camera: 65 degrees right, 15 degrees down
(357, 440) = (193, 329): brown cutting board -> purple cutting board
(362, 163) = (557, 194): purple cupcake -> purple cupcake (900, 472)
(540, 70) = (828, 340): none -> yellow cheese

----------------------------------------

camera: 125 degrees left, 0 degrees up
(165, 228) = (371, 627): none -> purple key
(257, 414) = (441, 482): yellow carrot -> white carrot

----------------------------------------

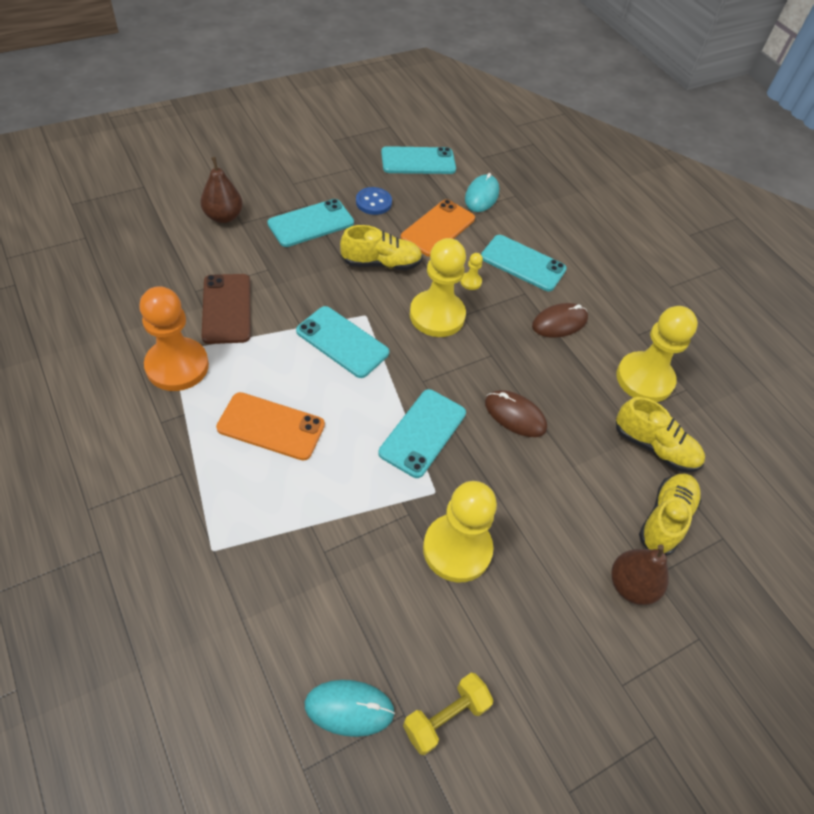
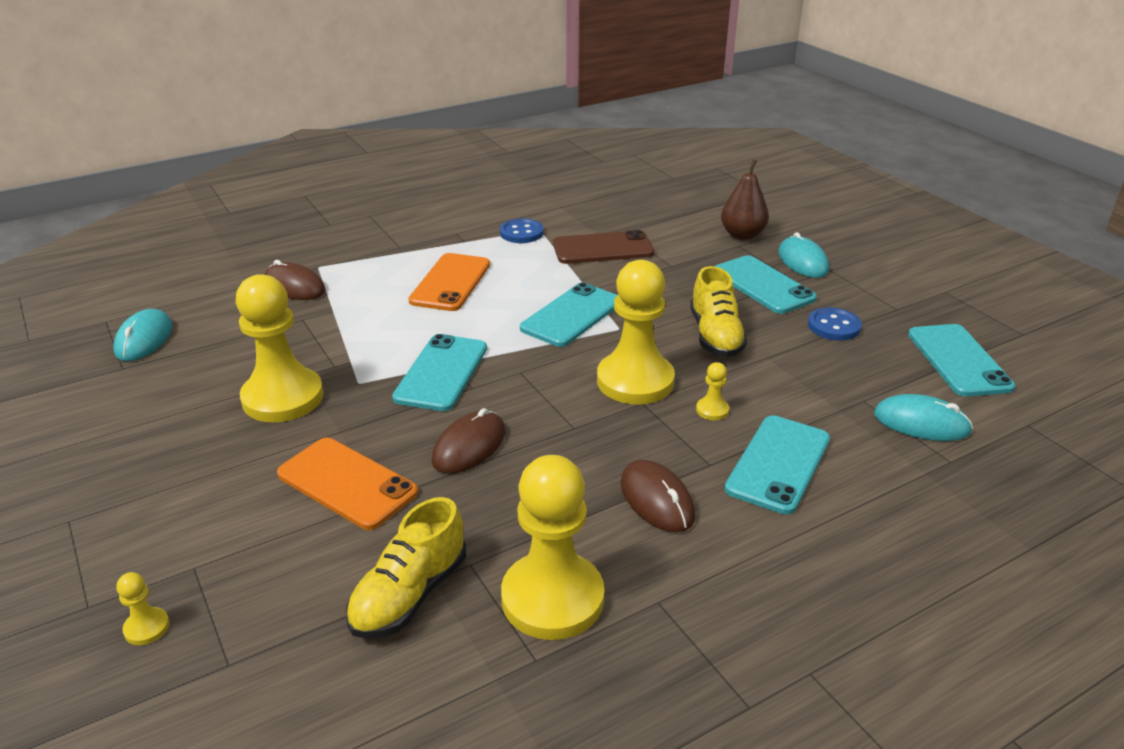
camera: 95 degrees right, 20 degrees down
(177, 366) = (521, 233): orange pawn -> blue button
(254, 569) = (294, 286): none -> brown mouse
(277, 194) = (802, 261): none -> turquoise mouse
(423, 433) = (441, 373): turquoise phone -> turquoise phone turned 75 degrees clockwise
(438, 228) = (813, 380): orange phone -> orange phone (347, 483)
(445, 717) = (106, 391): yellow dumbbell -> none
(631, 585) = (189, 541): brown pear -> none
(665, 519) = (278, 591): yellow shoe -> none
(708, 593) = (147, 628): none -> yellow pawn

----------------------------------------

- **What is being asked**
Scan the listing above for the line that has "camera: 65 degrees right, 15 degrees down", then copy exactly from that line through the line that has "(540, 70) = (828, 340): none -> yellow cheese".

- **Written answer**
camera: 65 degrees right, 15 degrees down
(357, 440) = (193, 329): brown cutting board -> purple cutting board
(362, 163) = (557, 194): purple cupcake -> purple cupcake (900, 472)
(540, 70) = (828, 340): none -> yellow cheese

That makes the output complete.